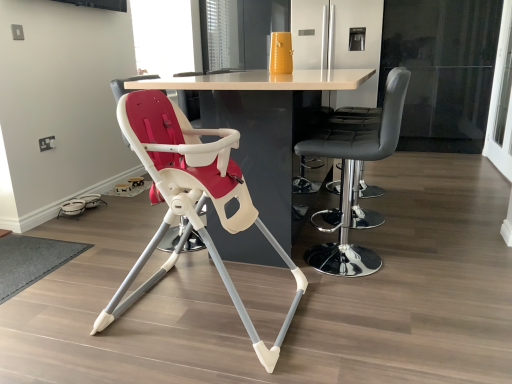
Question: Is white glossy table at center situated inside transparent glass screen door at right, marked as the second screen door in a back-to-front arrangement, or outside?

Choices:
 (A) inside
 (B) outside

Answer: (B)

Question: From the image's perspective, relative to transparent glass screen door at right, which appears as the 1th screen door when viewed from the right, is white glossy table at center above or below?

Choices:
 (A) below
 (B) above

Answer: (A)

Question: Which object is positioned farthest from the black leather bar stool at center, placed as the second chair when sorted from left to right?

Choices:
 (A) transparent glass window screen at upper center
 (B) matte white highchair at center, which appears as the second chair when viewed from the right
 (C) white glossy refrigerator at upper center, which is the 1th screen door from back to front
 (D) transparent glass screen door at right, which ranks as the second screen door in left-to-right order
 (E) white glossy table at center

Answer: (A)

Question: Based on their relative distances, which object is farther from the transparent glass window screen at upper center?

Choices:
 (A) white glossy table at center
 (B) transparent glass screen door at right, which appears as the first screen door when viewed from the front
 (C) matte white highchair at center, which appears as the second chair when viewed from the right
 (D) black leather bar stool at center, which is counted as the first chair, starting from the right
 (E) white glossy refrigerator at upper center, which is the 1th screen door from back to front

Answer: (B)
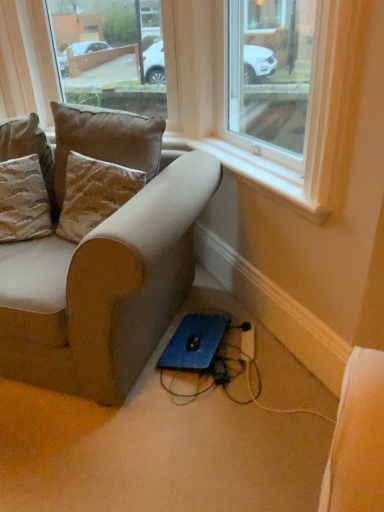
Locate an element on the screen. This screenshot has height=512, width=384. vacant space situated above white plastic window sill at upper center (from a real-world perspective) is located at coordinates (248, 159).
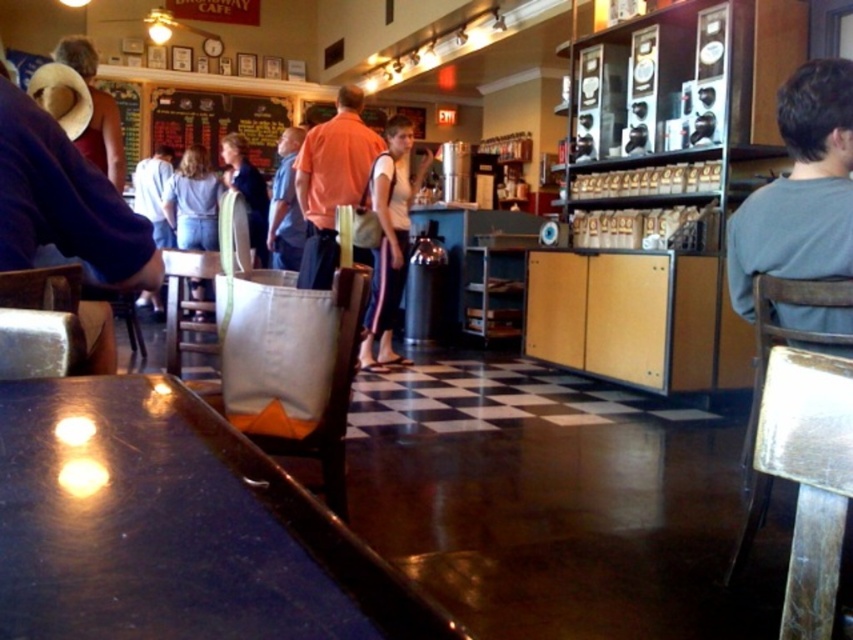
You are standing at the camera position in the diner and want to move to the point marked as point (372, 180). If your walking speed is 3 feet per second, how many seconds will it take you to reach there?

The distance between you and point (372, 180) is 14.30 feet. At a speed of 3 feet per second, dividing the distance by speed gives 14.30 divided by 3 equals approximately 4.77 seconds. So it will take about 4.77 seconds to reach the point.

You are sitting at the metallic silver table at lower right and want to reach the matte brown hat at upper left. Which direction should you move to get closer to the hat?

You should move to the left to get closer to the matte brown hat at upper left since the metallic silver table at lower right is to the right of the hat.

You are a customer in the diner and want to place your order. You see the metallic silver table at lower right and the matte brown hat at upper left. Which object is closer to you?

The metallic silver table at lower right is closer to you because it is smaller in size compared to the matte brown hat at upper left, indicating it is nearer.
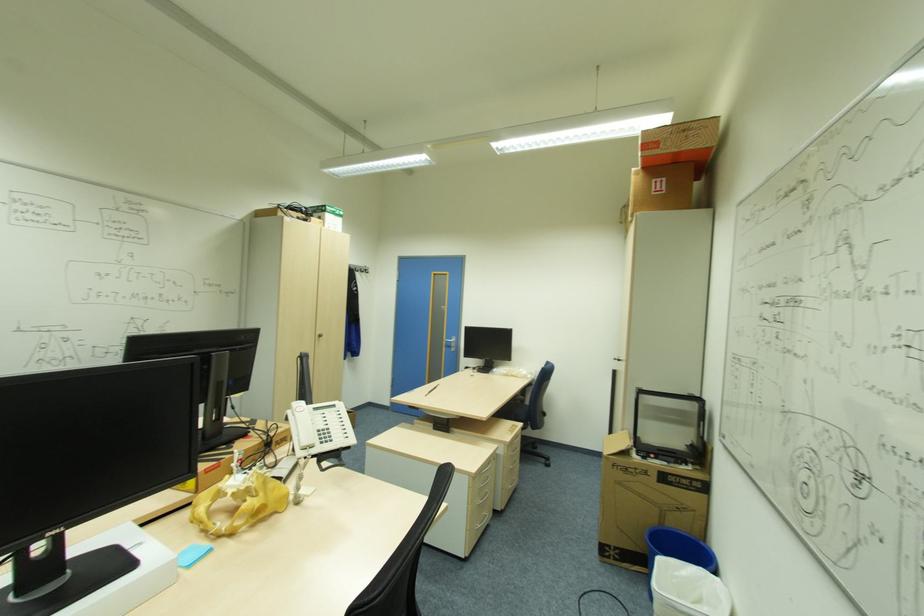
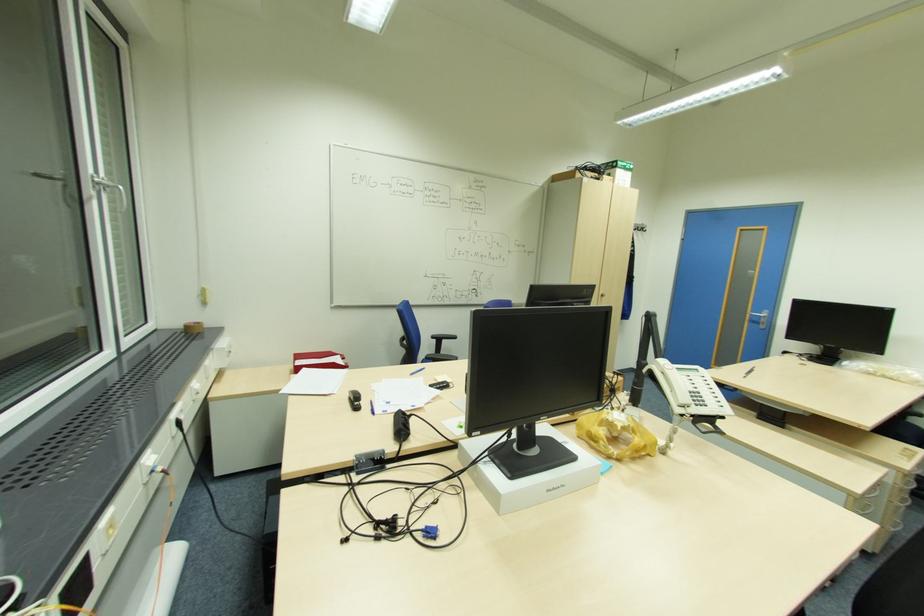
In the second image, find the point that corresponds to [322,334] in the first image.

(604, 294)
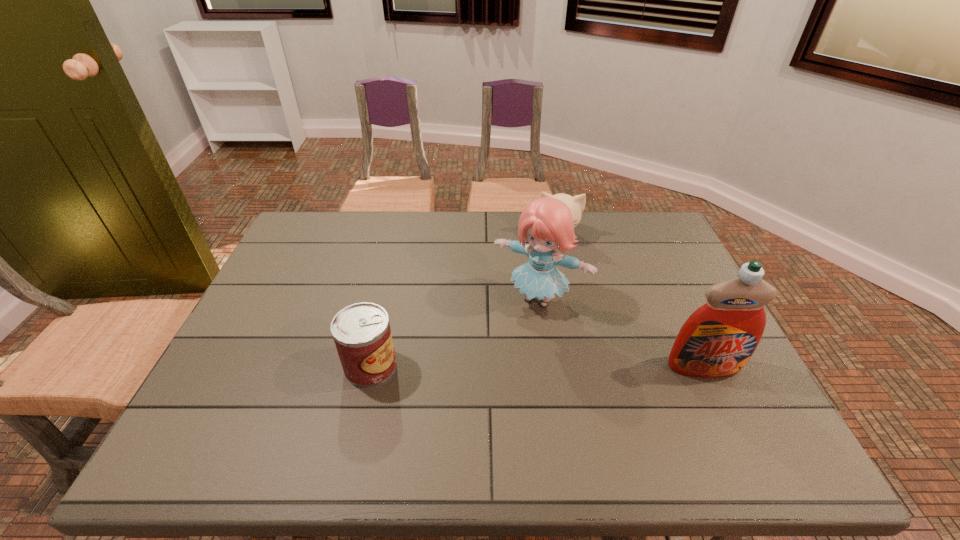
The image size is (960, 540). I want to click on vacant space on the desktop that is between the can and the rightmost object and is positioned on the face of the farthest object, so click(564, 366).

The width and height of the screenshot is (960, 540). I want to click on free space on the desktop that is between the leftmost object and the rightmost object and is positioned on the front-facing side of the doll, so click(x=499, y=366).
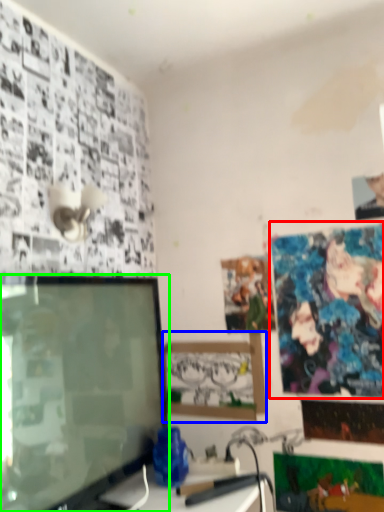
Question: Considering the real-world distances, which object is farthest from poster page (highlighted by a red box)? picture frame (highlighted by a blue box) or television (highlighted by a green box)?

Choices:
 (A) picture frame
 (B) television

Answer: (B)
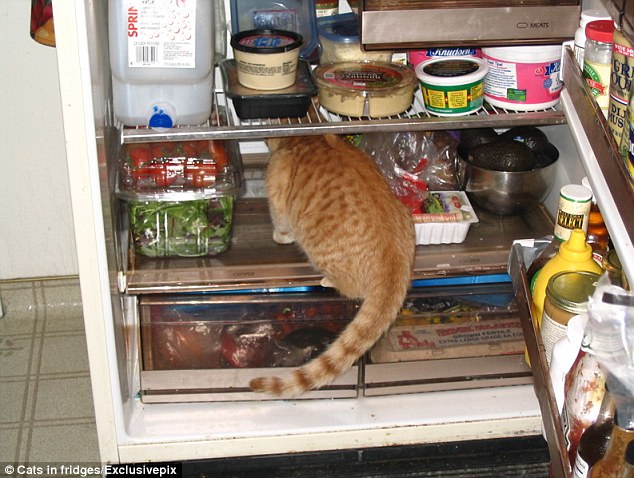
Locate an element on the screen. floor is located at coordinates (61, 425).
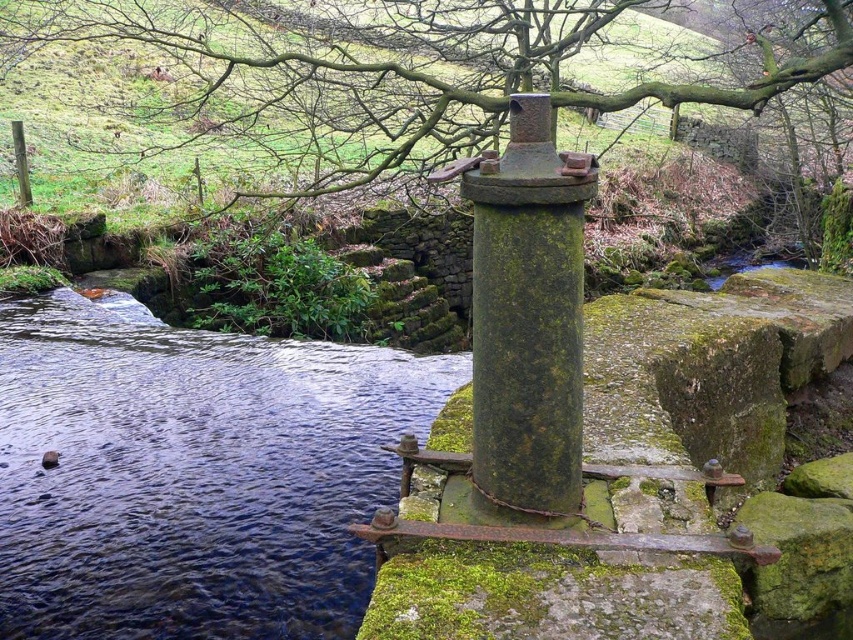
Question: Based on their relative distances, which object is nearer to the green mossy tree at center?

Choices:
 (A) green mossy stone at center
 (B) green mossy stone at lower left

Answer: (B)

Question: Does green mossy tree at center have a greater width compared to green mossy stone at center?

Choices:
 (A) no
 (B) yes

Answer: (B)

Question: Which of the following is the farthest from the observer?

Choices:
 (A) green mossy stone at lower left
 (B) green mossy tree at center
 (C) green mossy stone at center

Answer: (A)

Question: Does green mossy stone at lower left appear over green mossy tree at center?

Choices:
 (A) yes
 (B) no

Answer: (B)

Question: Which point is farther from the camera taking this photo?

Choices:
 (A) pyautogui.click(x=491, y=211)
 (B) pyautogui.click(x=387, y=353)
 (C) pyautogui.click(x=141, y=38)

Answer: (C)

Question: Can you confirm if green mossy stone at lower left is wider than green mossy tree at center?

Choices:
 (A) no
 (B) yes

Answer: (A)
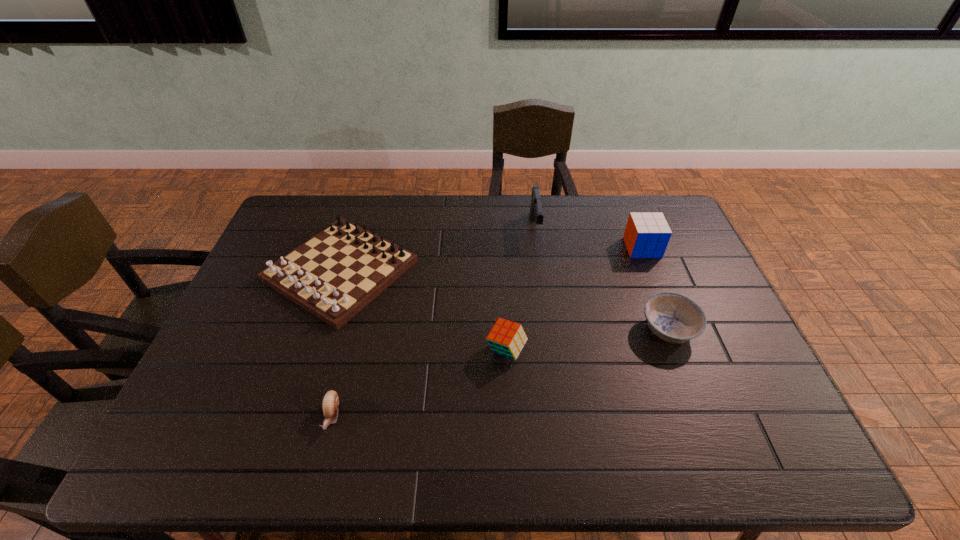
This screenshot has width=960, height=540. What are the coordinates of `blank space located on the left of the right cube` in the screenshot? It's located at (551, 247).

Identify the location of free location located on the back of the left cube. (504, 305).

This screenshot has height=540, width=960. I want to click on free space located on the right of the fourth tallest object, so click(x=517, y=271).

The image size is (960, 540). Identify the location of vacant point located 0.280m on the back of the bowl. (636, 245).

Where is `pistol at the far edge`? pistol at the far edge is located at coordinates (536, 213).

Find the location of a particular element. Image resolution: width=960 pixels, height=540 pixels. chessboard that is at the far edge is located at coordinates (335, 274).

Locate an element on the screen. The image size is (960, 540). object at the near edge is located at coordinates (330, 403).

The width and height of the screenshot is (960, 540). Identify the location of object that is at the left edge. (335, 274).

Image resolution: width=960 pixels, height=540 pixels. In order to click on cube that is at the right edge in this screenshot , I will do `click(647, 234)`.

At what (x,y) coordinates should I click in order to perform the action: click on bowl positioned at the right edge. Please return your answer as a coordinate pair (x, y). Looking at the image, I should click on (672, 317).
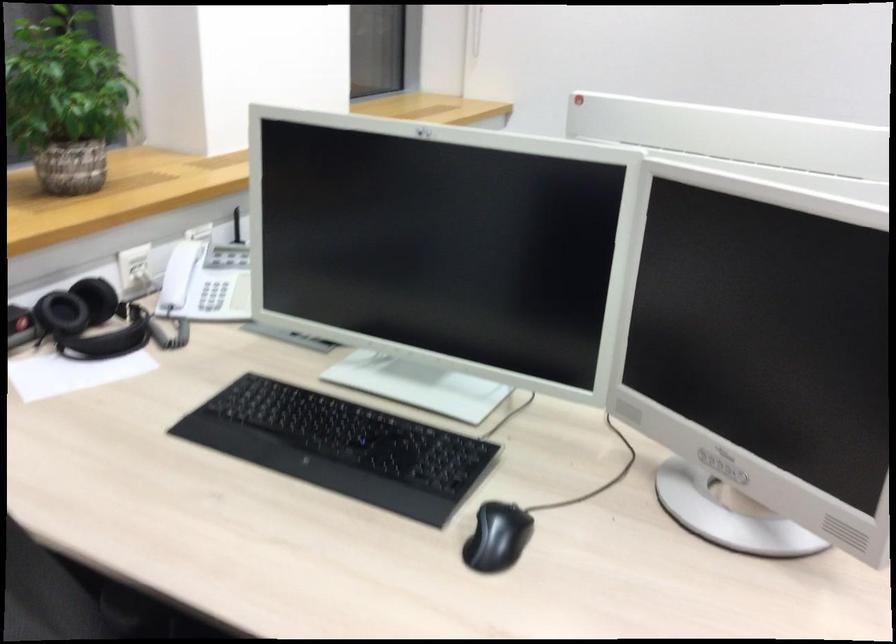
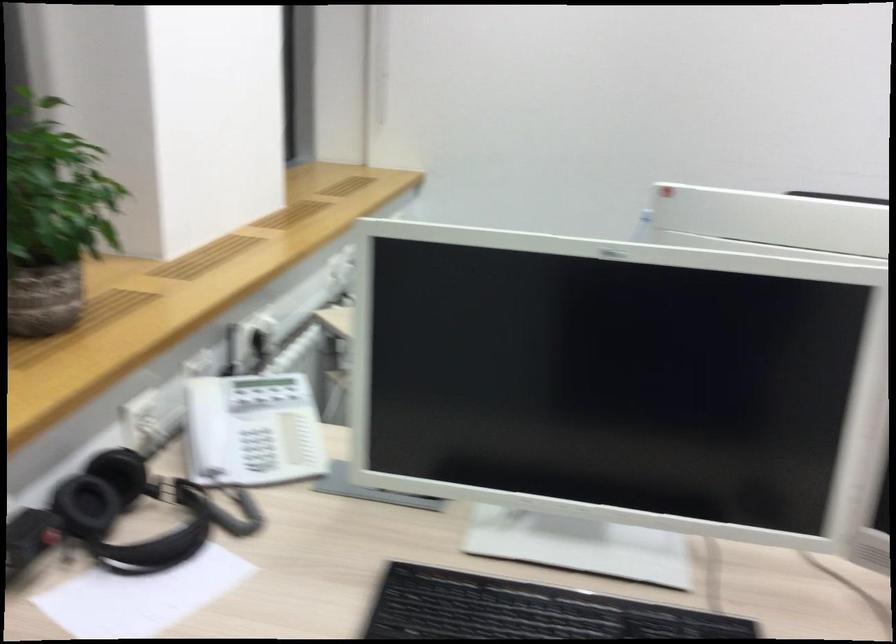
What movement of the cameraman would produce the second image?

The cameraman walked toward left, forward.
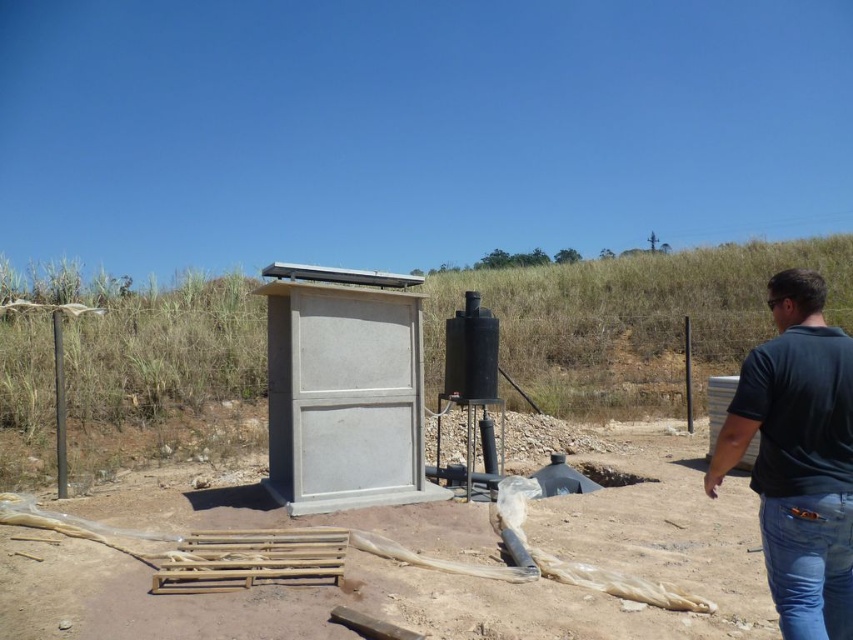
Question: Does gray concrete cabinet at center have a lesser width compared to dark blue shirt at right?

Choices:
 (A) yes
 (B) no

Answer: (B)

Question: Can you confirm if dark blue shirt at right is positioned above blue denim jeans at lower right?

Choices:
 (A) no
 (B) yes

Answer: (B)

Question: Which point is farther to the camera?

Choices:
 (A) (776, 588)
 (B) (283, 324)
 (C) (236, 628)

Answer: (B)

Question: Which object appears farthest from the camera in this image?

Choices:
 (A) dirt at center
 (B) dark blue shirt at right

Answer: (A)

Question: Can you confirm if dirt at center is thinner than gray concrete cabinet at center?

Choices:
 (A) no
 (B) yes

Answer: (B)

Question: Which of these objects is positioned closest to the dark blue shirt at right?

Choices:
 (A) dirt at center
 (B) gray concrete cabinet at center
 (C) blue denim jeans at lower right

Answer: (C)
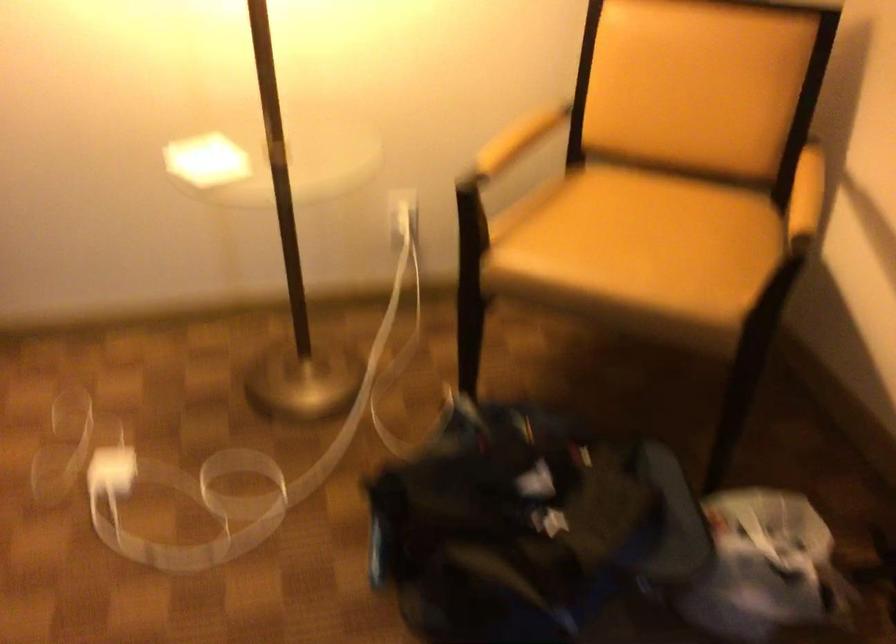
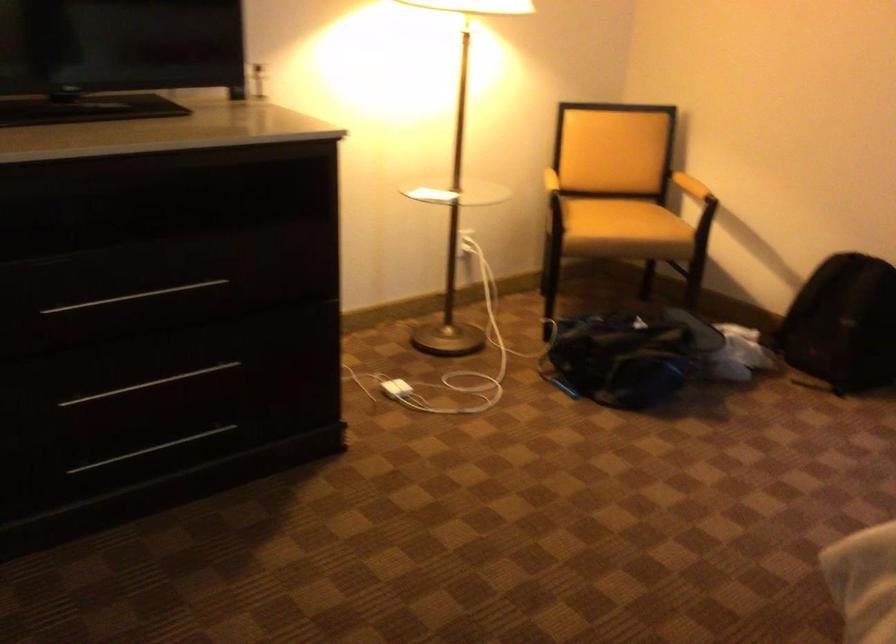
Where in the second image is the point corresponding to (x=474, y=556) from the first image?

(627, 355)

####

| The task |
Rewrite the material above as a numbered list, running from the line with "The metallic silver table at lower right is closer" up to and including the line with "so click(x=499, y=366).". Skip blank lines, and leave the pictures out of your list.

| Answer to this task |
1. The metallic silver table at lower right is closer to you because it is smaller in size compared to the matte brown hat at upper left, indicating it is nearer.
2. In the second image, find the point that corresponds to [322,334] in the first image.
3. (604, 294)
4. The image size is (960, 540). I want to click on vacant space on the desktop that is between the can and the rightmost object and is positioned on the face of the farthest object, so click(564, 366).
5. The width and height of the screenshot is (960, 540). I want to click on free space on the desktop that is between the leftmost object and the rightmost object and is positioned on the front-facing side of the doll, so click(x=499, y=366).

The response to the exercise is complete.